Exercise goal: Any image found in the entries is to be skipped; the rest is returned word for word.

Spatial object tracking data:
= Beginning of Section =

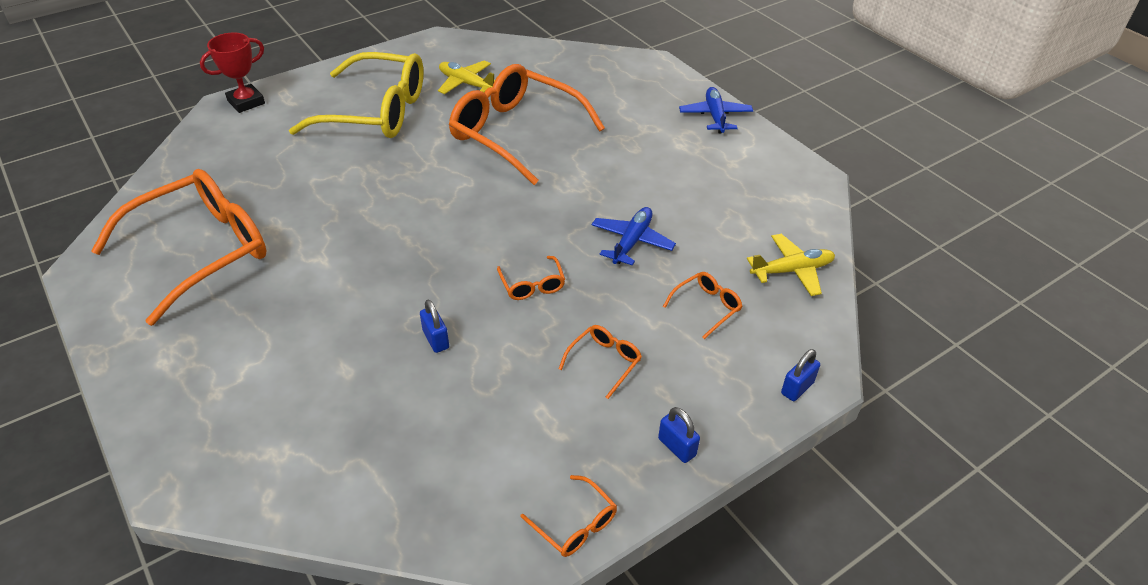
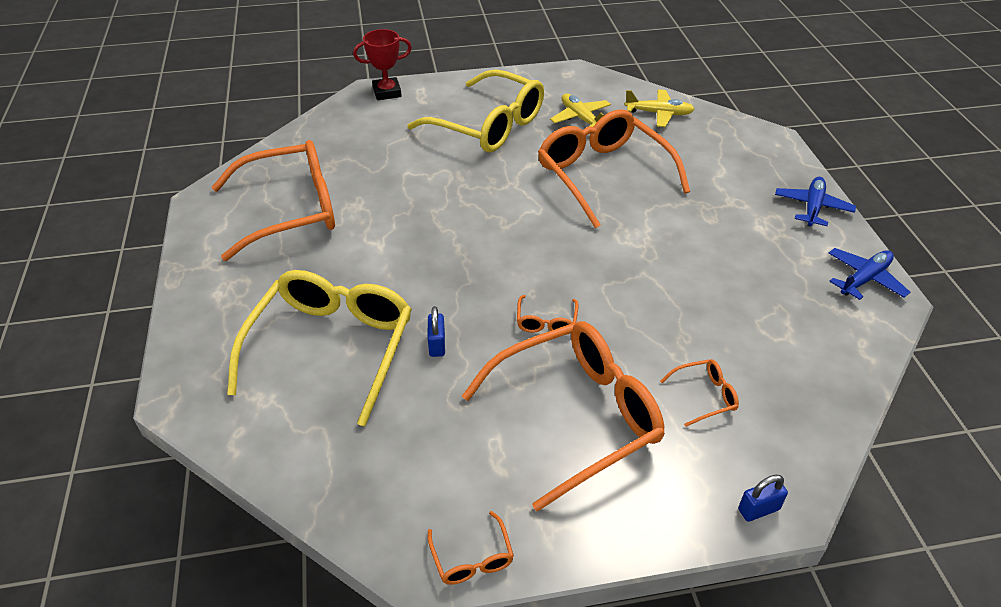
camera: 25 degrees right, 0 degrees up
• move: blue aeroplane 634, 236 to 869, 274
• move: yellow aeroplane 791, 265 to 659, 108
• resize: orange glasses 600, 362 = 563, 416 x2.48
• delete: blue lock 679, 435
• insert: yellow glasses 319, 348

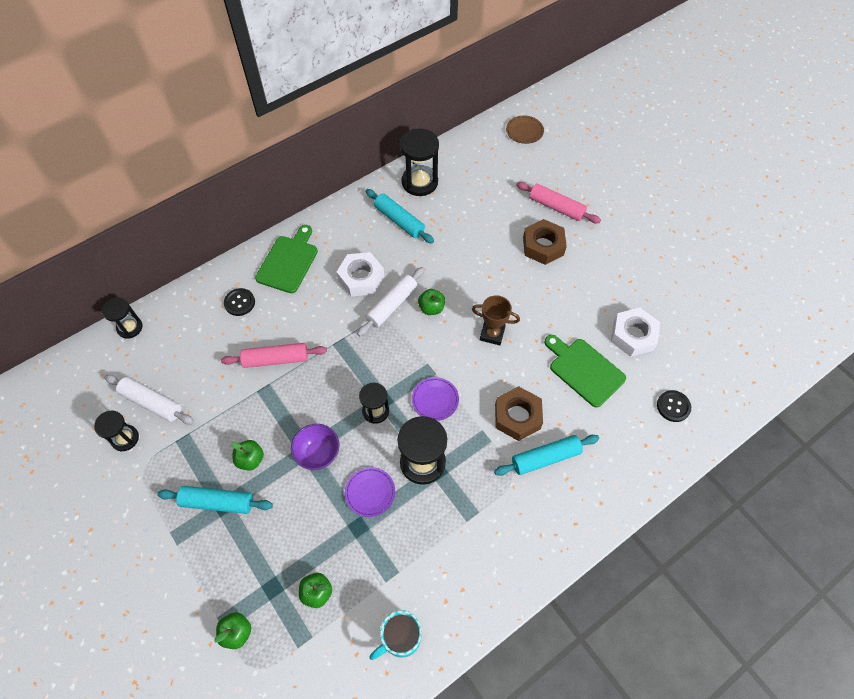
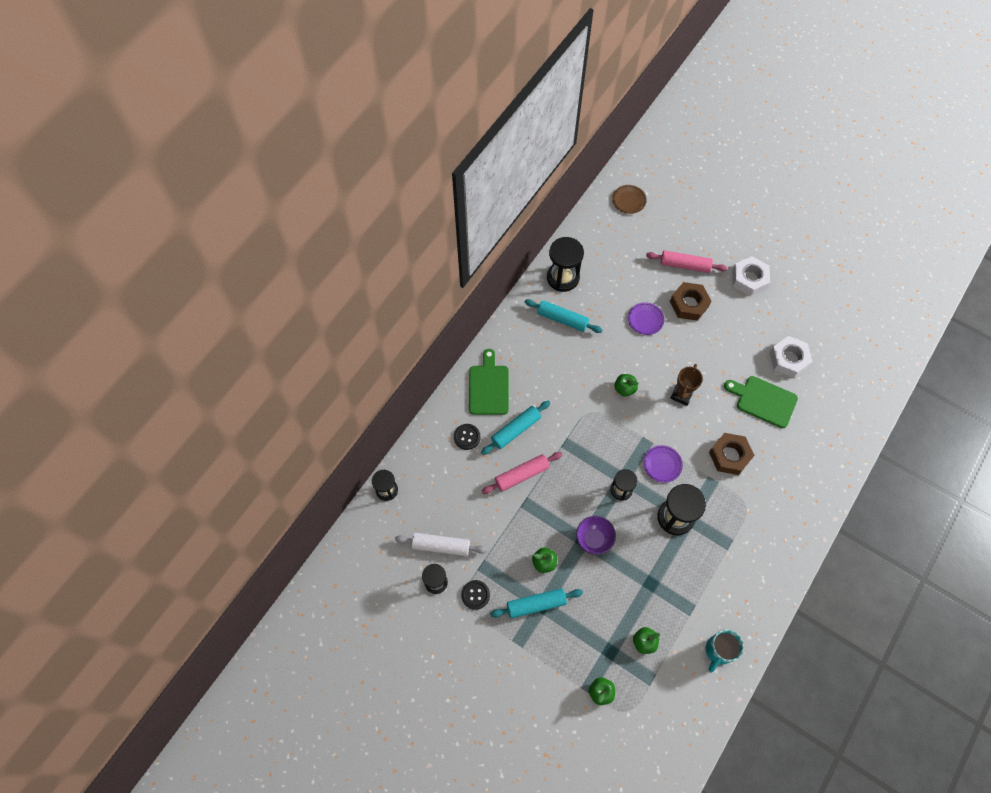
camera: 20 degrees left, 5 degrees up
• move: white nut 360, 274 to 751, 276
• delete: white dough roller 391, 301
• rotate: russet prize cup 496, 320 = 686, 385 60 degrees counterclockwise
• move: jet-black shirt button 674, 406 to 475, 595
• move: aqua dough roller 546, 455 to 515, 427
• move: violet plate 370, 492 to 646, 318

= End of Section =

Result of the exercise:
camera: 25 degrees right, 0 degrees up
• move: blue aeroplane 634, 236 to 869, 274
• move: yellow aeroplane 791, 265 to 659, 108
• resize: orange glasses 600, 362 = 563, 416 x2.48
• delete: blue lock 679, 435
• insert: yellow glasses 319, 348

camera: 20 degrees left, 5 degrees up
• move: white nut 360, 274 to 751, 276
• delete: white dough roller 391, 301
• rotate: russet prize cup 496, 320 = 686, 385 60 degrees counterclockwise
• move: jet-black shirt button 674, 406 to 475, 595
• move: aqua dough roller 546, 455 to 515, 427
• move: violet plate 370, 492 to 646, 318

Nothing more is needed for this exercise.